▶ _What is being asked_: Only the lines from the first line of the material below to the line containing "white book [353,270,432,366]", inclusive, should be copied, each exactly as written.

▶ _Data for analysis_:

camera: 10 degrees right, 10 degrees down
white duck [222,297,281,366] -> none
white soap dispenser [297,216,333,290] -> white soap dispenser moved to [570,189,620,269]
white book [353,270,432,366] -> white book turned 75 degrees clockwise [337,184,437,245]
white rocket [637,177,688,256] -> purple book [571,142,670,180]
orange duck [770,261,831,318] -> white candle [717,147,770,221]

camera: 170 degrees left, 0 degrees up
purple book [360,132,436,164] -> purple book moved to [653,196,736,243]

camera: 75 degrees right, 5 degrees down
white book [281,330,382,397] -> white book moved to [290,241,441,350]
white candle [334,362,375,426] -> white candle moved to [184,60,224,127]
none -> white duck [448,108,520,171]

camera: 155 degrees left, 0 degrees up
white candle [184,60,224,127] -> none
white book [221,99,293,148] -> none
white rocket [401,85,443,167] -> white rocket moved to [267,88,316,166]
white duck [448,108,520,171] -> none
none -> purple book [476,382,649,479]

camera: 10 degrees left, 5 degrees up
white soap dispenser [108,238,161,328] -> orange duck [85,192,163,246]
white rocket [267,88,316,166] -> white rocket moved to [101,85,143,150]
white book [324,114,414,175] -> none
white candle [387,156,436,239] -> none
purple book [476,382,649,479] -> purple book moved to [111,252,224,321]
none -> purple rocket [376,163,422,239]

▶ _Result_:
camera: 10 degrees right, 10 degrees down
white duck [222,297,281,366] -> none
white soap dispenser [297,216,333,290] -> white soap dispenser moved to [570,189,620,269]
white book [353,270,432,366] -> white book turned 75 degrees clockwise [337,184,437,245]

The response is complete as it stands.